*WHAT THE TASK REQUIRES*:
From the listing below, pick out each line with the word "TRIG".

*THE DATA*:
# # # #

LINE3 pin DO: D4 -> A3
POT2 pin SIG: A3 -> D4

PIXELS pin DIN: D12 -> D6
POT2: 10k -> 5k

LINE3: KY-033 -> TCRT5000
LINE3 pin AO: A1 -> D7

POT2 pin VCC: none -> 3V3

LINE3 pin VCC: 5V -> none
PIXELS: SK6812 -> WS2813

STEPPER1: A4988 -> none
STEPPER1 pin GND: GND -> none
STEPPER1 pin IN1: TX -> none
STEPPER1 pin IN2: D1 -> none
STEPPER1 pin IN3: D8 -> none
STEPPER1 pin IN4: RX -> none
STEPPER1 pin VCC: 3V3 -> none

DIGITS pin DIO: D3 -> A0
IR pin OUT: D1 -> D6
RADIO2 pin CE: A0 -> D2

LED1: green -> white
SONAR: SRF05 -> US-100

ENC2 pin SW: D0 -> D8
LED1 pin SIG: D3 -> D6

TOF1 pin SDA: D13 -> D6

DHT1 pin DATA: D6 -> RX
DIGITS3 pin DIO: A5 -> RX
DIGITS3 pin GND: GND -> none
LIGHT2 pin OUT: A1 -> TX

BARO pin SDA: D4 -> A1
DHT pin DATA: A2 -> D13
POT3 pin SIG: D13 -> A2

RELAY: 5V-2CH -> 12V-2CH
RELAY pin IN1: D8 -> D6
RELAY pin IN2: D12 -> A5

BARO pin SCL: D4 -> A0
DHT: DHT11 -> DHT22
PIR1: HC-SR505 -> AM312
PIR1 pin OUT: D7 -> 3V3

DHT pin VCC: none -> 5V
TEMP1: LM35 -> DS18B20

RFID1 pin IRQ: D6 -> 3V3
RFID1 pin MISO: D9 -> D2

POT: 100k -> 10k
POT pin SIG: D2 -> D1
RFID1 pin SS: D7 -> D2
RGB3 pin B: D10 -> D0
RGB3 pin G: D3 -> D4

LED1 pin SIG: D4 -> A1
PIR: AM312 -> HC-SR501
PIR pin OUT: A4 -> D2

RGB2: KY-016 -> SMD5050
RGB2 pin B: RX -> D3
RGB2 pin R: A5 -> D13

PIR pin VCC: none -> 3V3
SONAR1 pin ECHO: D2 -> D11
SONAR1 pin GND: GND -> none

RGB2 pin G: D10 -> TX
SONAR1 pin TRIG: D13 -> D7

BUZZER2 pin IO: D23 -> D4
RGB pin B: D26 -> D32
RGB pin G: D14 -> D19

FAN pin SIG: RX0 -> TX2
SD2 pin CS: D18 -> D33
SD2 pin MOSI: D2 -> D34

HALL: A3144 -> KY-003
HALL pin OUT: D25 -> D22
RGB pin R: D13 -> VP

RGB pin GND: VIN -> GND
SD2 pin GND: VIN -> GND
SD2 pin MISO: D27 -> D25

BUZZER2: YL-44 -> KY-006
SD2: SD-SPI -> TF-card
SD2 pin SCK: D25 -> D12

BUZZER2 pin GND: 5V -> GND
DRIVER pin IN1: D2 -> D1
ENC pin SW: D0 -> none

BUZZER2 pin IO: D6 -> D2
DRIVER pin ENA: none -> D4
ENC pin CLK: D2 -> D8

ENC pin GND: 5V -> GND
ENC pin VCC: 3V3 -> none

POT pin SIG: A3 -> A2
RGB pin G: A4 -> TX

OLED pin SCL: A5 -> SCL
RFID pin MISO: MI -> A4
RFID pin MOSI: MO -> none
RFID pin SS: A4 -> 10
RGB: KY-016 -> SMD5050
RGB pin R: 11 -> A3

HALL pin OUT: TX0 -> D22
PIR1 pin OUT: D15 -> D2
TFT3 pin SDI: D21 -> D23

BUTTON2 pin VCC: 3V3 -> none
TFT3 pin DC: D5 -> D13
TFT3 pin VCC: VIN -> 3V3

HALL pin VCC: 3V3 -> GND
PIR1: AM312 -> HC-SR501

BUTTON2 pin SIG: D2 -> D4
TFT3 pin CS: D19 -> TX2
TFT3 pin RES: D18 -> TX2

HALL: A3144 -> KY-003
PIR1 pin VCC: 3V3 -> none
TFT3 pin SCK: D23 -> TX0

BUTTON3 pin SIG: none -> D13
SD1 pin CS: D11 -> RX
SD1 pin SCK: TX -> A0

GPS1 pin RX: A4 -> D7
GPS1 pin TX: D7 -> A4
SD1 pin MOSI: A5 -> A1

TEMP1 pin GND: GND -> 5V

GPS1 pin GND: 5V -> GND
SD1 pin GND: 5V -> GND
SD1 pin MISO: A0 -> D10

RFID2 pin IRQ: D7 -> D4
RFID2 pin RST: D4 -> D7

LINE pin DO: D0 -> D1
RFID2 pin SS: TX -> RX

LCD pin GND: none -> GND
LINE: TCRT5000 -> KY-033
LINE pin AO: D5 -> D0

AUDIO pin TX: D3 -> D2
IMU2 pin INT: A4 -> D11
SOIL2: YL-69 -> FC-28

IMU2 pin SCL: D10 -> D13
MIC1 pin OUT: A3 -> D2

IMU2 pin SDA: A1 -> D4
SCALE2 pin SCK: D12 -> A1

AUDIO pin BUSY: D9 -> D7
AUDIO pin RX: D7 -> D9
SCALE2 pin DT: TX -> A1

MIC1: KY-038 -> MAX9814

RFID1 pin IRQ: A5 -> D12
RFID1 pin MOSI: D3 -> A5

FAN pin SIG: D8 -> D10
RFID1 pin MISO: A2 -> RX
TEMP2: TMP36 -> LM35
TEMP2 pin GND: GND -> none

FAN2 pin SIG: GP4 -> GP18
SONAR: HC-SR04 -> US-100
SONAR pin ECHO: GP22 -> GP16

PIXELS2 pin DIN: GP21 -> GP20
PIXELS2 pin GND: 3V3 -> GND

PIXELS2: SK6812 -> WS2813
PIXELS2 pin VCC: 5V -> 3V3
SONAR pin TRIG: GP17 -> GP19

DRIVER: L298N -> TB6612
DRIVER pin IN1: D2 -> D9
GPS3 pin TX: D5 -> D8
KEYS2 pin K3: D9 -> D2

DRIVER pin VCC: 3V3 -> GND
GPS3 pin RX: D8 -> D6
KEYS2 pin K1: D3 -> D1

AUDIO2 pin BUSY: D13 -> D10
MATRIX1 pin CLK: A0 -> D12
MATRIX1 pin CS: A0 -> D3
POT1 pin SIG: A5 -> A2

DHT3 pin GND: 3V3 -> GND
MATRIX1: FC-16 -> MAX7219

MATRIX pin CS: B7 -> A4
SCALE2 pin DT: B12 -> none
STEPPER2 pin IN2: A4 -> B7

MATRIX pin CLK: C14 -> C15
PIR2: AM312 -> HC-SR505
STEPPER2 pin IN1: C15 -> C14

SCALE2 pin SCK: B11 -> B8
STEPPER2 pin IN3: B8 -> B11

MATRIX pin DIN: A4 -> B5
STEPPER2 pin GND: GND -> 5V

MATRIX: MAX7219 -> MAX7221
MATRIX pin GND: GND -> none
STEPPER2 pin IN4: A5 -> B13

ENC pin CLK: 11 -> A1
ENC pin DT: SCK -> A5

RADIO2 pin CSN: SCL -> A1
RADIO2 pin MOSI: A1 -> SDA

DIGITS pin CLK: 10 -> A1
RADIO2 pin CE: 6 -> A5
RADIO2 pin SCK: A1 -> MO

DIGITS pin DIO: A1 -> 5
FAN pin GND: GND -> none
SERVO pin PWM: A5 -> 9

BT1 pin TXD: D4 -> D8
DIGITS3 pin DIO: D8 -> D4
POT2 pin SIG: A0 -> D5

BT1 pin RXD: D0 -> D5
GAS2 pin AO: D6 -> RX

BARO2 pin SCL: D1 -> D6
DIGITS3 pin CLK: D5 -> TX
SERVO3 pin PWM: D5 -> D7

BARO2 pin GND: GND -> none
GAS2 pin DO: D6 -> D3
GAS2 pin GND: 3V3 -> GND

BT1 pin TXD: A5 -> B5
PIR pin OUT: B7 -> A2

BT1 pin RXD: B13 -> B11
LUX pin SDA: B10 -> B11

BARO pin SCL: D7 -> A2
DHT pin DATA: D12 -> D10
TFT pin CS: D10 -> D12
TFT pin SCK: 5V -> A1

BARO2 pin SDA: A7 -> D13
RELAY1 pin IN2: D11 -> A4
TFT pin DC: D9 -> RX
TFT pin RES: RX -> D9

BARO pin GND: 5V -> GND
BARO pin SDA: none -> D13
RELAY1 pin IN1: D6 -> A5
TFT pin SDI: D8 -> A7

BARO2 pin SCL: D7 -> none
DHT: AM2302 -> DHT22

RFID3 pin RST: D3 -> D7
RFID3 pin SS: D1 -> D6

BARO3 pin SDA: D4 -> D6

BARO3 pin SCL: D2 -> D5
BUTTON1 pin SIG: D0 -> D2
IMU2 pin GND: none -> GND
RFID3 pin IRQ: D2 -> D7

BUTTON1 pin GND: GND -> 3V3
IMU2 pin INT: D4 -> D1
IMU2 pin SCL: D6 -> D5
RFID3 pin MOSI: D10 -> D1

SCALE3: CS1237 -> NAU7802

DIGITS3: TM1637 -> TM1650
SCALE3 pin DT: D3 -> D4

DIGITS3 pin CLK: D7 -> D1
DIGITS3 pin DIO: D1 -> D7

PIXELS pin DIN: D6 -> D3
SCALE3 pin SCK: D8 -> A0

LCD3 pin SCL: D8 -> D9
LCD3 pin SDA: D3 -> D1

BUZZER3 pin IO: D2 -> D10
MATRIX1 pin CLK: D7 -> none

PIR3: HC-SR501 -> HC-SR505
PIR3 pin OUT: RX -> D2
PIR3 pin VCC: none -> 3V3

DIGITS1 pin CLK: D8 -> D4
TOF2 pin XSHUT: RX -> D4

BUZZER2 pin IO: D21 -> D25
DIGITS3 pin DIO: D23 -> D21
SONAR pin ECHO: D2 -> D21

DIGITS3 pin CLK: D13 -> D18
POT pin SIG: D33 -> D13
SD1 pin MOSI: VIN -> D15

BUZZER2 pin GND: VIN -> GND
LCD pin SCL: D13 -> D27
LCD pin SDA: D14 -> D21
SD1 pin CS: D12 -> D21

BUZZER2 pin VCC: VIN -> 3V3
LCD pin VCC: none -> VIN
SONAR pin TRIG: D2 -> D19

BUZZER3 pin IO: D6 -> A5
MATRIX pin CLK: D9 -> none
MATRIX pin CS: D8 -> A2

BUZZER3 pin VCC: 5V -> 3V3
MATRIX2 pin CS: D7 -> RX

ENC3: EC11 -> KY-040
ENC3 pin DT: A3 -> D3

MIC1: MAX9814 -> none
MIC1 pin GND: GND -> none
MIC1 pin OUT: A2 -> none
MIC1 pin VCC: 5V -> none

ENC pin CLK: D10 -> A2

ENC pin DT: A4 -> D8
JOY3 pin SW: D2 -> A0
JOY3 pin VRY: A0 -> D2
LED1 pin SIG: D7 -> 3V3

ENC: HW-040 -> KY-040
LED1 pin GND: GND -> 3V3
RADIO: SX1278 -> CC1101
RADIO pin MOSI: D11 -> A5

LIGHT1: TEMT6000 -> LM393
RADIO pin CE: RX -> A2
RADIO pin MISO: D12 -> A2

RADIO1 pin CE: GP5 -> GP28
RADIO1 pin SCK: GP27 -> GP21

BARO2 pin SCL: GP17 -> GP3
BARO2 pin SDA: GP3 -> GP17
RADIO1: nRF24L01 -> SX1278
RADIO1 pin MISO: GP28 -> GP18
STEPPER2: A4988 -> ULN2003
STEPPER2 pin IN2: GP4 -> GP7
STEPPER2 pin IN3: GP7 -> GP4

# # # #

*RESPONSE AREA*:
SONAR1 pin TRIG: D13 -> D7
SONAR pin TRIG: GP17 -> GP19
SONAR pin TRIG: D2 -> D19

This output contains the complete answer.